## EXERCISE TASK
Determine how many lines of the records contain the string "numericTimeSignature". Give only the number.

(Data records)
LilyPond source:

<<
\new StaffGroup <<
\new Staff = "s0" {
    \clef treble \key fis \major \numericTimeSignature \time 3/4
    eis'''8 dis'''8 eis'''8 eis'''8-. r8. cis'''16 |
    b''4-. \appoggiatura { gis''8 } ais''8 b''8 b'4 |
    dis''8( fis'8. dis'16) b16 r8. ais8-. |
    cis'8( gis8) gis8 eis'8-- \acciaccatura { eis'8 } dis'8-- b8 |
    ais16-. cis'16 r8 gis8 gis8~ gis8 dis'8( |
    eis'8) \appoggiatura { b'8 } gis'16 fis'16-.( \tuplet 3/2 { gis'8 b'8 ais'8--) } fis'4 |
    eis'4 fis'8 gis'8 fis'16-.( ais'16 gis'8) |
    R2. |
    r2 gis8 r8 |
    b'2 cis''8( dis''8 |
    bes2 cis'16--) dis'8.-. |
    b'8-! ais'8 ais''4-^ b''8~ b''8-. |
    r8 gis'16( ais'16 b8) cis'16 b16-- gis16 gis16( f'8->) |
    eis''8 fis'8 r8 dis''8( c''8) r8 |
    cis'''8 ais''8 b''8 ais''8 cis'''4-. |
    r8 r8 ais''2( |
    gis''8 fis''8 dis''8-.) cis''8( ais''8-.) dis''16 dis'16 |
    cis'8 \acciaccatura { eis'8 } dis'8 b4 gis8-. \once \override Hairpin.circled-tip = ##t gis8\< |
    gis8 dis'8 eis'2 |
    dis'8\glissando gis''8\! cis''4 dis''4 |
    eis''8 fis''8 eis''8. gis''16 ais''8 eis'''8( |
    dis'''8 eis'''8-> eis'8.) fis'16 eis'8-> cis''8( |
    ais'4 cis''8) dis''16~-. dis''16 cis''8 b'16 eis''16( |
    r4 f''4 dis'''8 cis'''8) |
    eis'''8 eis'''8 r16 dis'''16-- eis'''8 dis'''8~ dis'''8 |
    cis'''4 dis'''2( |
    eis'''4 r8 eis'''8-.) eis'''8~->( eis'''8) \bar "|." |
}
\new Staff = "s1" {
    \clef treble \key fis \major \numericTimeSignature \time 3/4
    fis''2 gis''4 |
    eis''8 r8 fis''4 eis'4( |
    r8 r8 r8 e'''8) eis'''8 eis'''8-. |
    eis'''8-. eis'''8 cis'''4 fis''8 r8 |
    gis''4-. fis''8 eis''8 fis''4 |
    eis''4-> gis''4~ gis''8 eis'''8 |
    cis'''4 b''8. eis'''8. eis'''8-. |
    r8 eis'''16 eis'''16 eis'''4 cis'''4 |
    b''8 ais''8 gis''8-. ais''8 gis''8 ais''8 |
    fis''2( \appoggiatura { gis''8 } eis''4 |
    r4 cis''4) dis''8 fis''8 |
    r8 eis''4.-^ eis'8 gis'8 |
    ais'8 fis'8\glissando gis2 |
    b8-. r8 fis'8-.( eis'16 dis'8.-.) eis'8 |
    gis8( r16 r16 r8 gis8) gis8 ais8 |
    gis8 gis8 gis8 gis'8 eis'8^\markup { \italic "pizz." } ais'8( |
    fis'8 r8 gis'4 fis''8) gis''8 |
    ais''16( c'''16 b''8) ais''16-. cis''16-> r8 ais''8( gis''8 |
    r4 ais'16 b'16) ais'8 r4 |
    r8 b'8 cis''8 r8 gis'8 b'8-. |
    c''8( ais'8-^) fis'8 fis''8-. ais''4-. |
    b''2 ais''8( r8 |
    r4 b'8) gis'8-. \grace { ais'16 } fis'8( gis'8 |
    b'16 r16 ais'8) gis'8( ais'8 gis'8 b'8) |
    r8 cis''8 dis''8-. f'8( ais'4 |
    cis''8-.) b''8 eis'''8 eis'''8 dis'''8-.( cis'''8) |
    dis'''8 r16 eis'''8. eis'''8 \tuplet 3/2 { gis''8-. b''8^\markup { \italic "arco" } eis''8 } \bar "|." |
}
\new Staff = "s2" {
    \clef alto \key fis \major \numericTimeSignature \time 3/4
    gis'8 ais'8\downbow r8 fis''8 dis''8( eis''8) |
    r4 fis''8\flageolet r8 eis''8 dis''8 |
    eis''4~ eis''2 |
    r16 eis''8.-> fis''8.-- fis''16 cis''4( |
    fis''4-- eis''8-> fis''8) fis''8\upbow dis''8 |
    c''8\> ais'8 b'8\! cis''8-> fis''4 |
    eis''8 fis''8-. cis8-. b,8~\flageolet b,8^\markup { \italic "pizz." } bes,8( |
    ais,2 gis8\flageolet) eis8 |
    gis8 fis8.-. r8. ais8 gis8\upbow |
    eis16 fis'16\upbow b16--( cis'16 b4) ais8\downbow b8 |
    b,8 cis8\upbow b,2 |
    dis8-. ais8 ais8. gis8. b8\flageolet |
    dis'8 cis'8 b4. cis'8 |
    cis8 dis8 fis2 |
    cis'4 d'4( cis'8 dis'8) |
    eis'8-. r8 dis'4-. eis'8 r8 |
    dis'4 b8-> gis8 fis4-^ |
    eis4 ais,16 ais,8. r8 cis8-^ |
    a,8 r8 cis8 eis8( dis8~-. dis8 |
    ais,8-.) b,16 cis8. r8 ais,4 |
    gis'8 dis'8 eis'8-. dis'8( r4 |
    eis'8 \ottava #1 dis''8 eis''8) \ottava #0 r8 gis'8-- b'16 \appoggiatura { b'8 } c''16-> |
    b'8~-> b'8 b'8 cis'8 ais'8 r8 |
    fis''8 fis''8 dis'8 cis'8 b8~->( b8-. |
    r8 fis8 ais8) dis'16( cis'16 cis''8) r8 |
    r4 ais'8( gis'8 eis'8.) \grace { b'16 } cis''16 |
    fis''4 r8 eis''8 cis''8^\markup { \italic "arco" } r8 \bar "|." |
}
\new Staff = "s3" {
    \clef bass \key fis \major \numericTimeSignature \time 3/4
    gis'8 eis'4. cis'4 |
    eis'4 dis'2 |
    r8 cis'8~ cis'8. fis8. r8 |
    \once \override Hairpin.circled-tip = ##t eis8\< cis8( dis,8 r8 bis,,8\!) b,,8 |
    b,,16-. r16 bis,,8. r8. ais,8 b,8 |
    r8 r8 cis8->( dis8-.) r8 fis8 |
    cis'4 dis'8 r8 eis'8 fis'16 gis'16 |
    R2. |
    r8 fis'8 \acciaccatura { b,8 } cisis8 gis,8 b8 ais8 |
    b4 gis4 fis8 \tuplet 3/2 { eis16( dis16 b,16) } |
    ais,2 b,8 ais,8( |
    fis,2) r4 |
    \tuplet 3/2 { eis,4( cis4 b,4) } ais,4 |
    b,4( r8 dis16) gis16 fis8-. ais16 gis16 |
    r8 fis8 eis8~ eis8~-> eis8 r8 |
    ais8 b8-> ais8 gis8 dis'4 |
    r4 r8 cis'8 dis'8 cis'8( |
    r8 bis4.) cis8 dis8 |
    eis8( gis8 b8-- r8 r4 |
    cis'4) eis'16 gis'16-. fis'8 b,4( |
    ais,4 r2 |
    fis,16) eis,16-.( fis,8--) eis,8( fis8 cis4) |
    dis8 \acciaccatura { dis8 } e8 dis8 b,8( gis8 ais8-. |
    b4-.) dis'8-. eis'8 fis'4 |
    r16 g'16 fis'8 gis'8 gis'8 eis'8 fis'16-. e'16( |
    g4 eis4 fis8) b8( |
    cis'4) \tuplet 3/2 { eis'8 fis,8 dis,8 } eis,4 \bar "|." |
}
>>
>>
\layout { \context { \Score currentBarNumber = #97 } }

## OUTPUT
4